#### [Required action]
Write the listing below out again exactly, dropping the images.

#### [Information supplied]
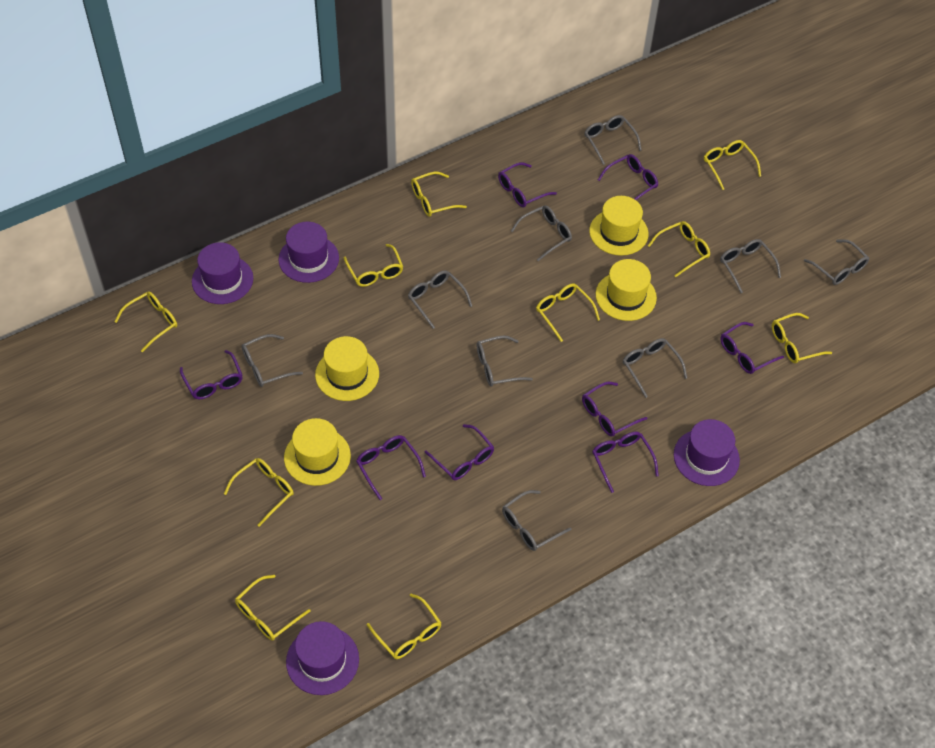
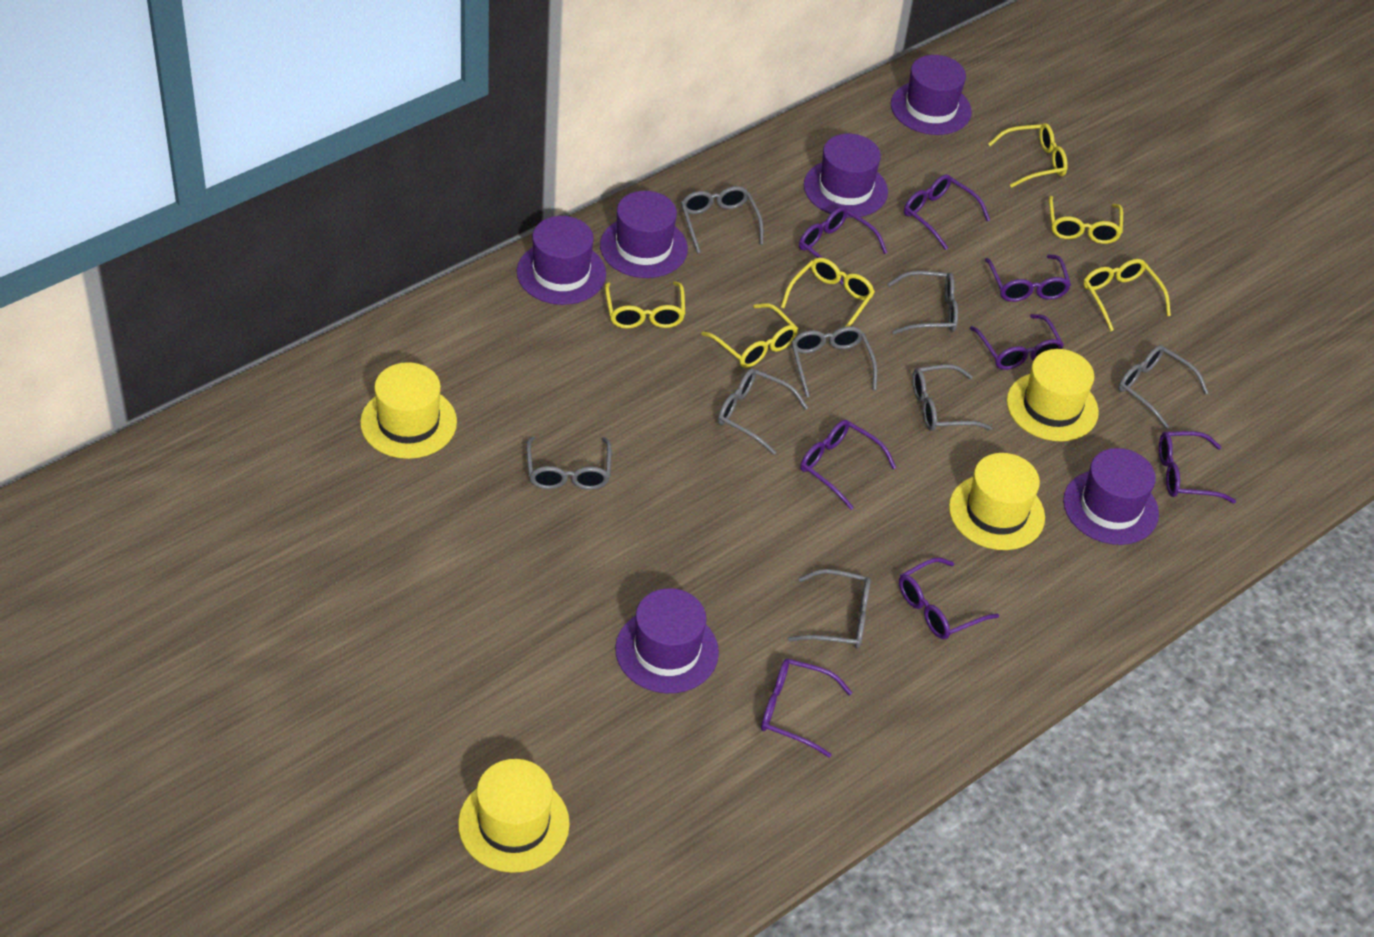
grey glasses: 9 -> 8
purple hat: 4 -> 6
yellow glasses: 10 -> 6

#### [Answer to the exercise]
grey glasses: 9 -> 8
purple hat: 4 -> 6
yellow glasses: 10 -> 6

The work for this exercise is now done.